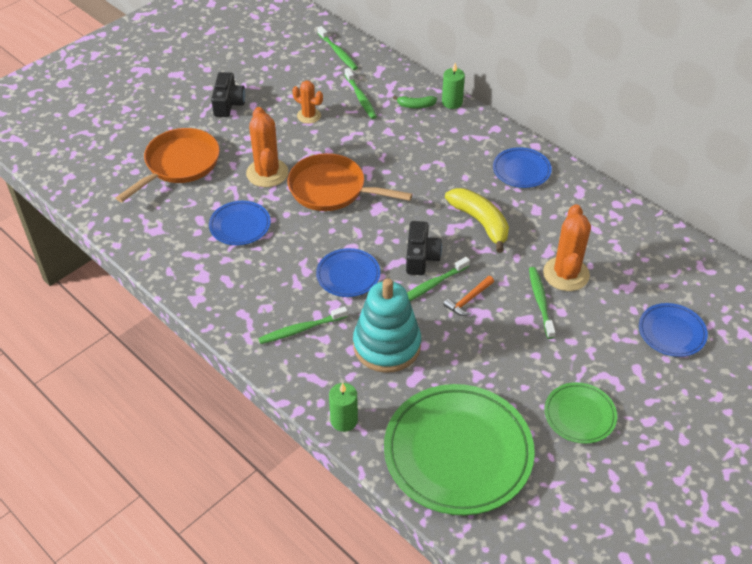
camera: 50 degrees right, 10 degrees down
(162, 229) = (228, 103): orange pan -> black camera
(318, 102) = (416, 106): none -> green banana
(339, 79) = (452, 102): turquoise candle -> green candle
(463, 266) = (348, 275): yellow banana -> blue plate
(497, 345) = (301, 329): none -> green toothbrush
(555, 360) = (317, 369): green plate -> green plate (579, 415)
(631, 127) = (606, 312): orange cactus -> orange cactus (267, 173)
#####
_Activity_.
The range begins at the line containing "(318, 102) = (416, 106): none -> green banana" and ends at the last line of the entries; reproduce it exactly.

_Your solution_.
(318, 102) = (416, 106): none -> green banana
(339, 79) = (452, 102): turquoise candle -> green candle
(463, 266) = (348, 275): yellow banana -> blue plate
(497, 345) = (301, 329): none -> green toothbrush
(555, 360) = (317, 369): green plate -> green plate (579, 415)
(631, 127) = (606, 312): orange cactus -> orange cactus (267, 173)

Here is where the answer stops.